--- Task data Enclosed Below ---

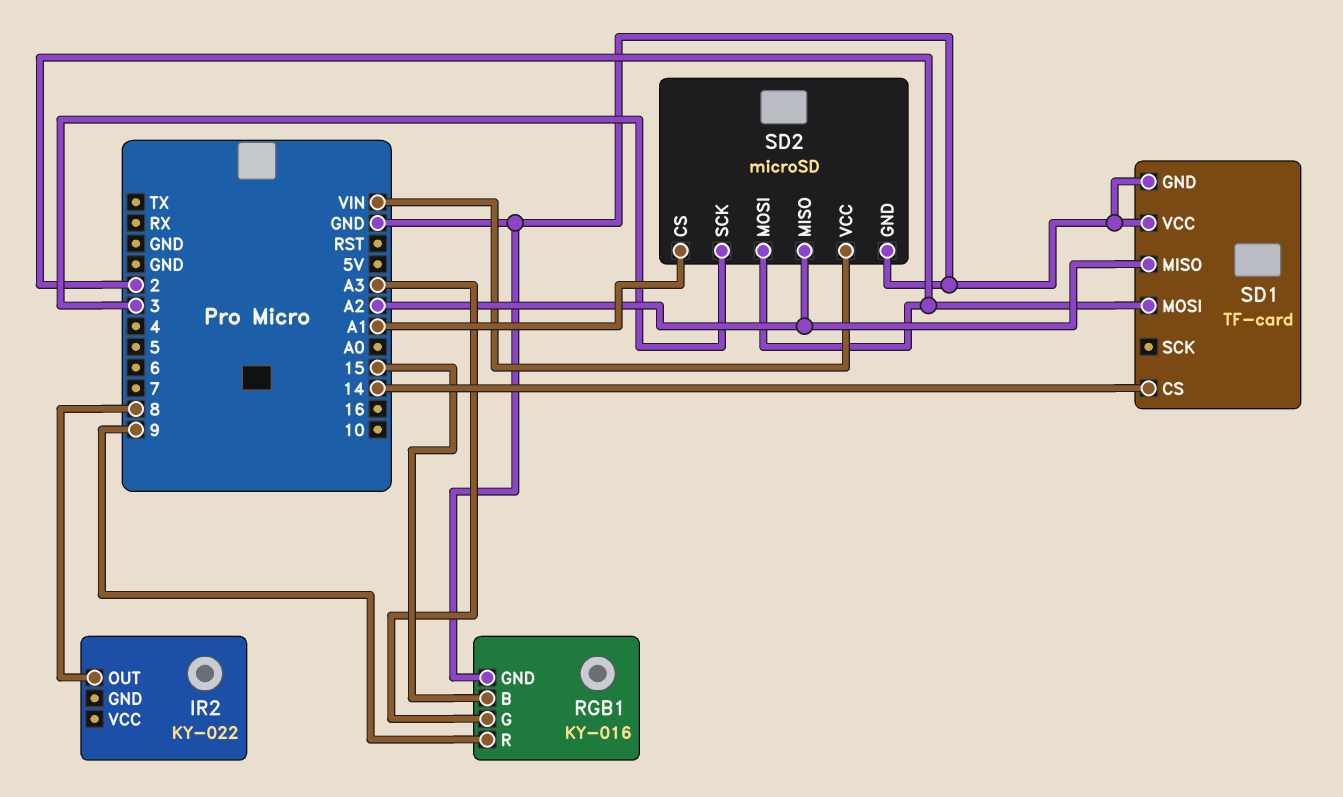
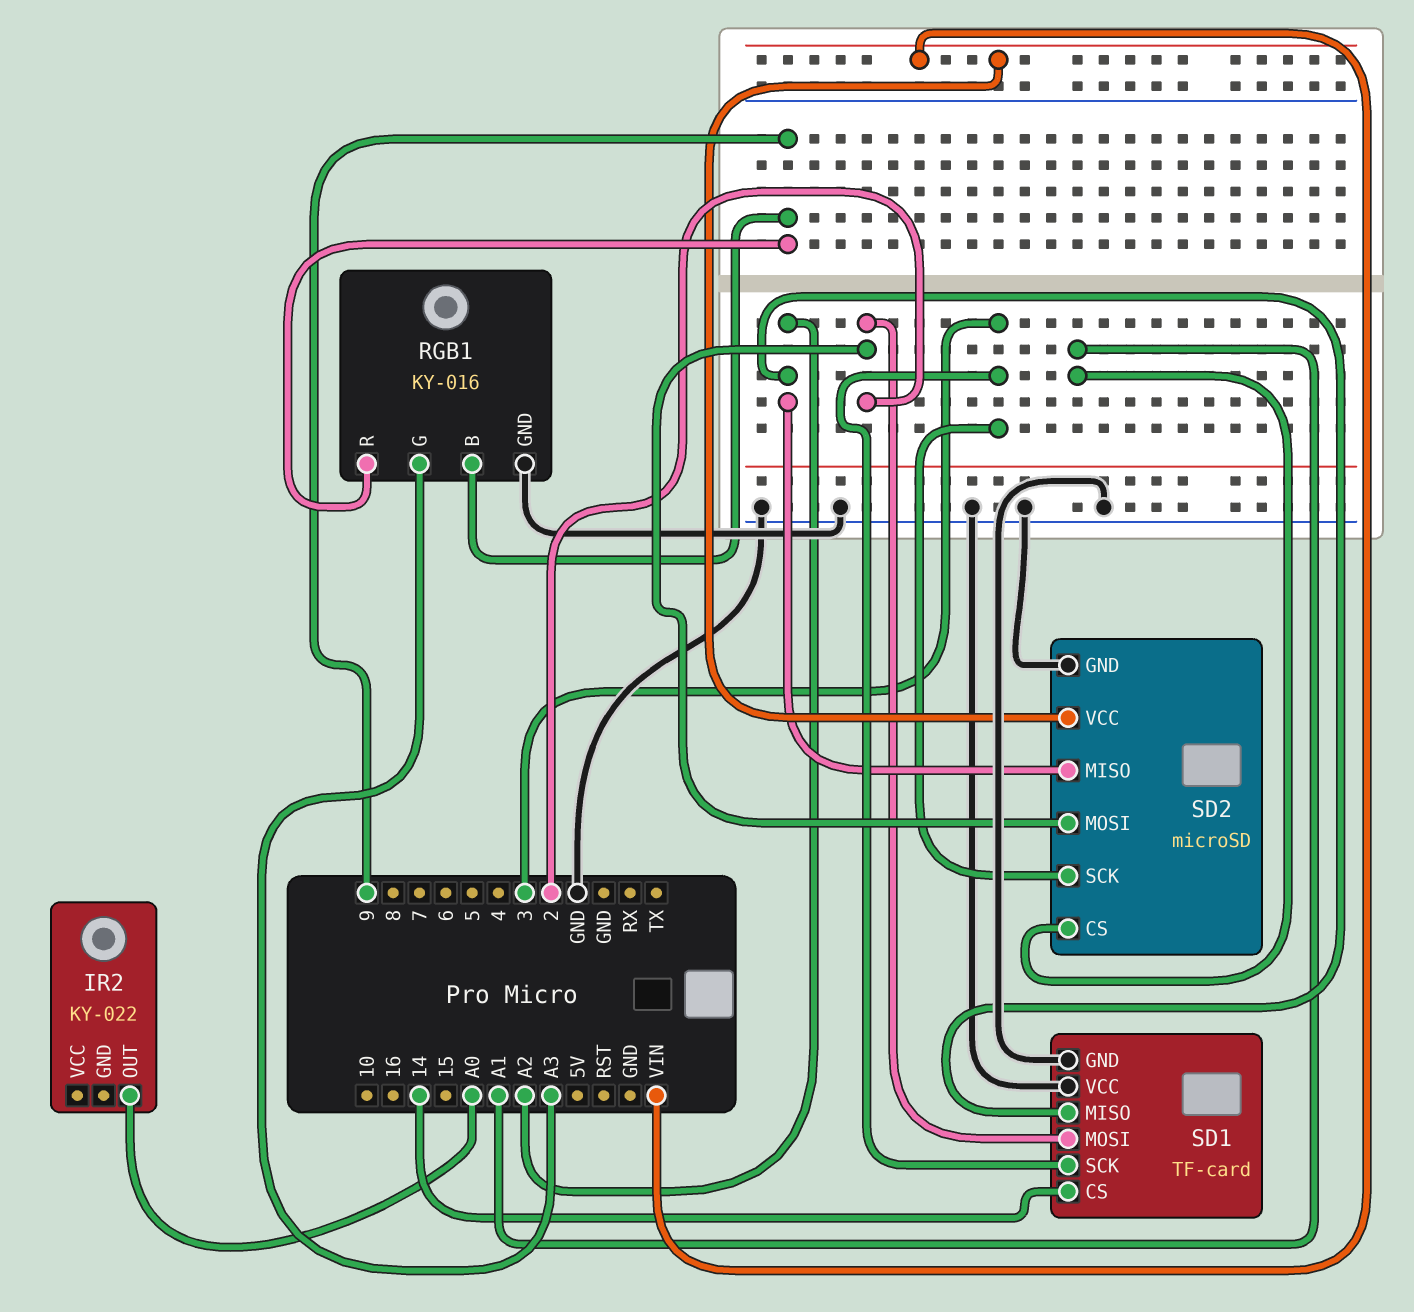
IR2 pin OUT: 8 -> A0
RGB1 pin B: 15 -> 9
SD1 pin SCK: none -> 3

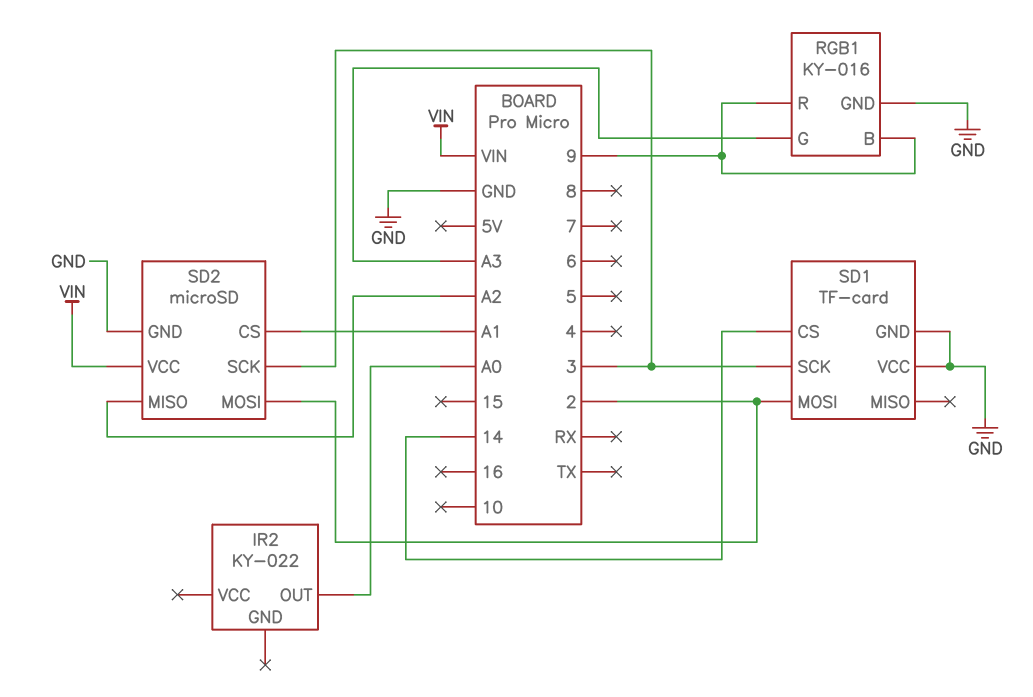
SD1 pin MISO: A2 -> none

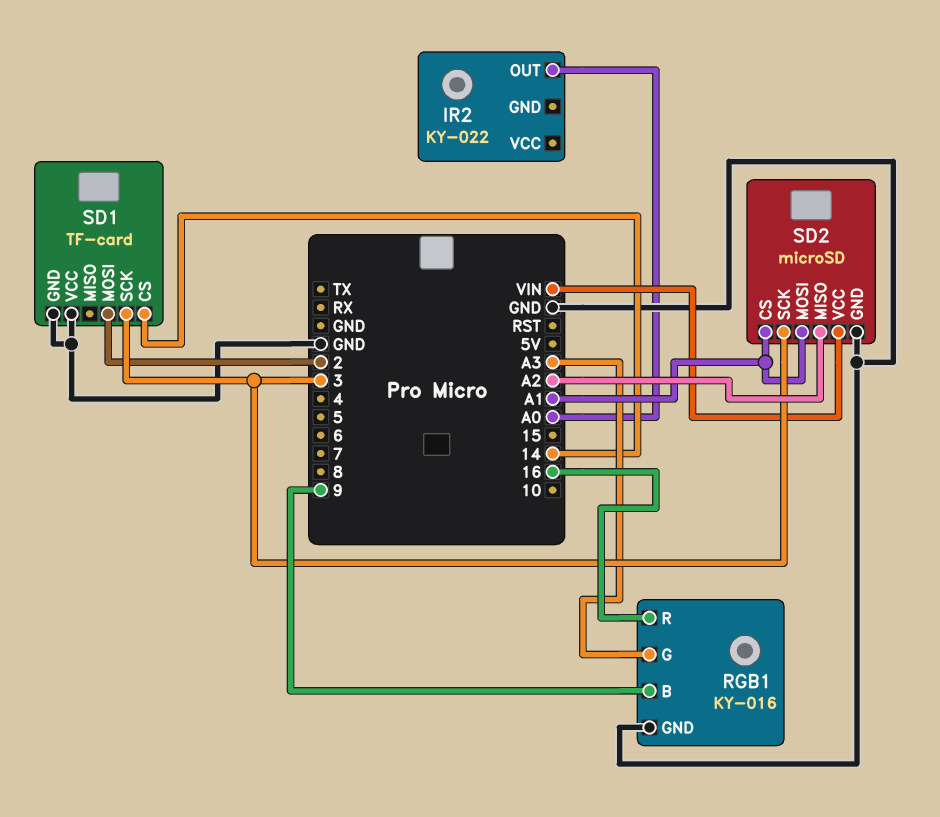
RGB1 pin R: 9 -> 16
SD2 pin MOSI: 2 -> A1

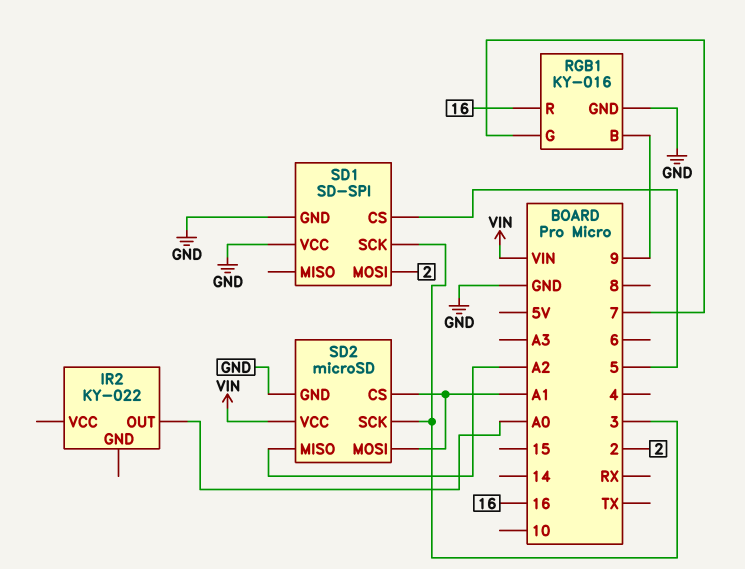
RGB1 pin G: A3 -> 7
SD1: TF-card -> SD-SPI
SD1 pin CS: 14 -> 5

--- End of Enclosed Task data ---

Could you please find every line of the listing above holding the string "none" and copy it?

**Response to this task**
SD1 pin SCK: none -> 3
SD1 pin MISO: A2 -> none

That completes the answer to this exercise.